### About this task
Only certain lines below are wanted: those starting at the line containing "(378, 118) = (617, 443): white" and ending at the line containing "(404, 245) = (371, 463): white", both included, each retyped exactly.

### Data to process
_ _ _ _

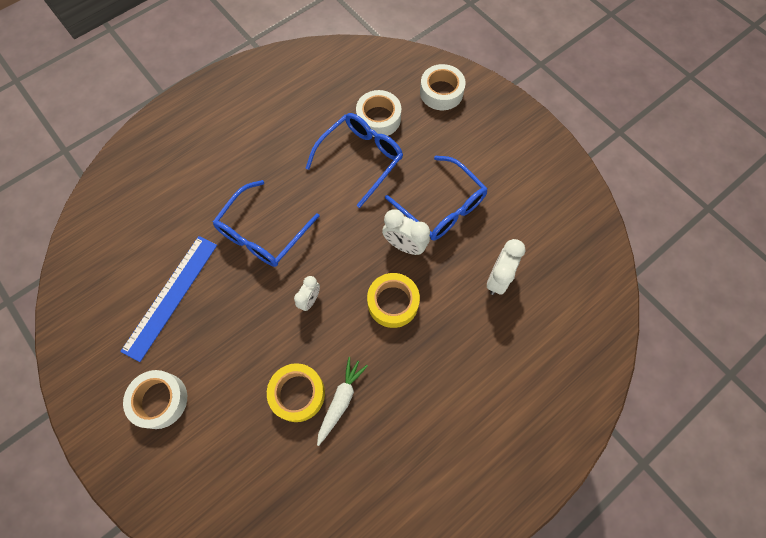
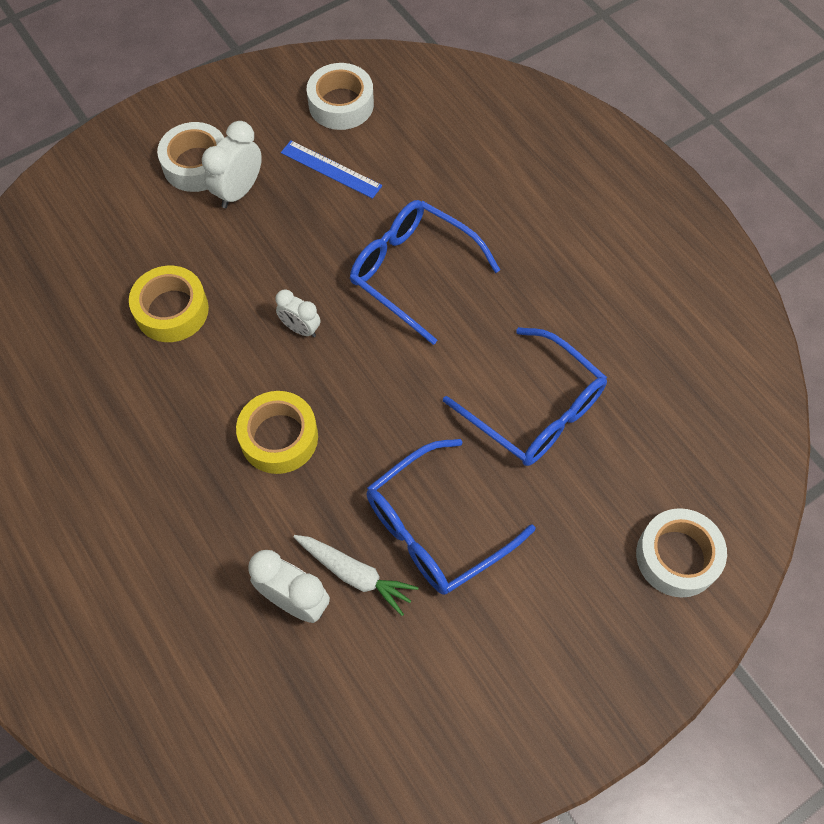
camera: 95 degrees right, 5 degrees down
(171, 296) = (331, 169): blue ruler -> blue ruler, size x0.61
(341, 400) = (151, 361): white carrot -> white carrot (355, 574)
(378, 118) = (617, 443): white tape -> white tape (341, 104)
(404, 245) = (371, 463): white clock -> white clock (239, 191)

_ _ _ _

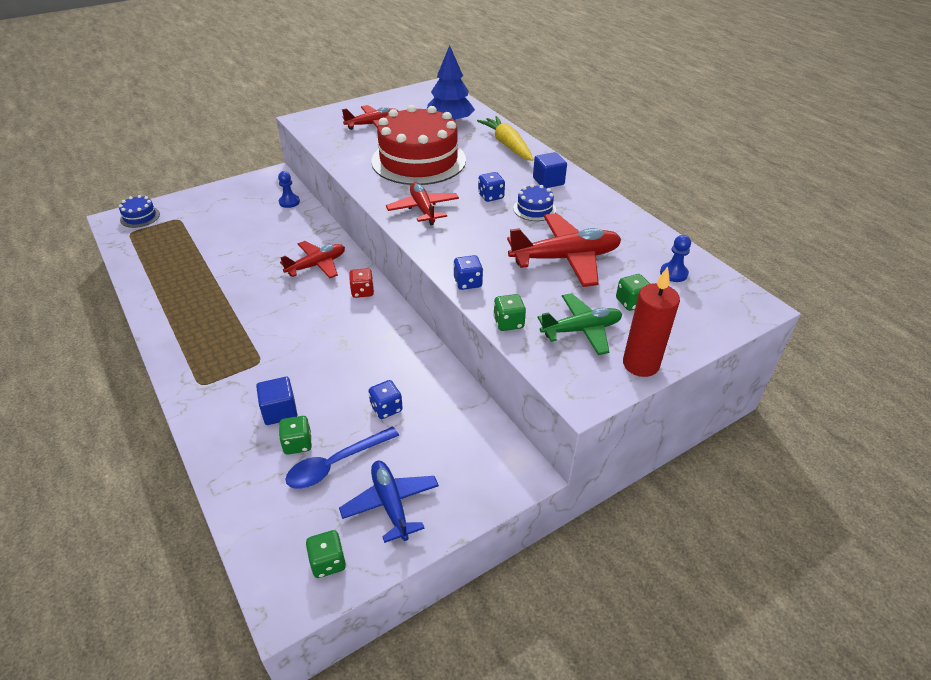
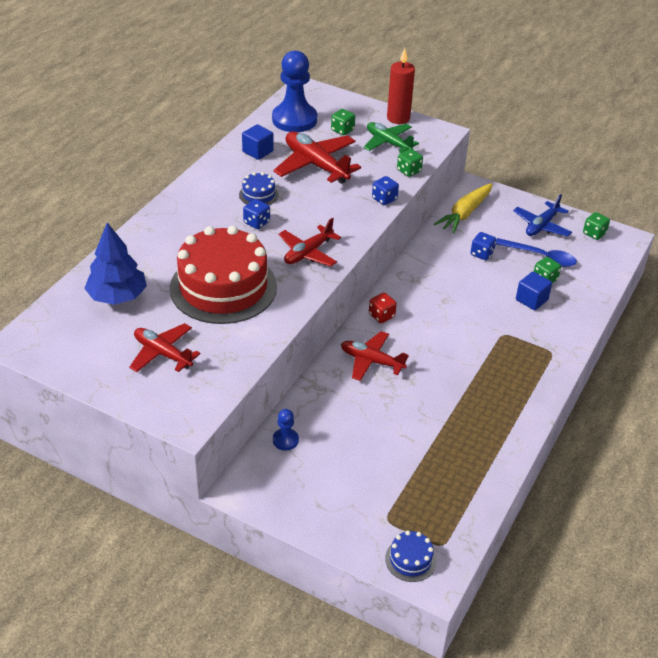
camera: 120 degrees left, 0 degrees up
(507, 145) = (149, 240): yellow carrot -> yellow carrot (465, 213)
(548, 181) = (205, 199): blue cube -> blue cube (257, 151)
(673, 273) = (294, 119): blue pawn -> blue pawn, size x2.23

_ _ _ _

### Worked solution
(378, 118) = (617, 443): white tape -> white tape (341, 104)
(404, 245) = (371, 463): white clock -> white clock (239, 191)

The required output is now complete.